● Given information
****************
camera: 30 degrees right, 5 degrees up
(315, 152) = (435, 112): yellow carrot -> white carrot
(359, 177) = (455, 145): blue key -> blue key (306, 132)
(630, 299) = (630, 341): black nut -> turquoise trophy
****************
● Task brief
Reproduce the listing in full. Change nothing.

● Task solution
camera: 30 degrees right, 5 degrees up
(315, 152) = (435, 112): yellow carrot -> white carrot
(359, 177) = (455, 145): blue key -> blue key (306, 132)
(630, 299) = (630, 341): black nut -> turquoise trophy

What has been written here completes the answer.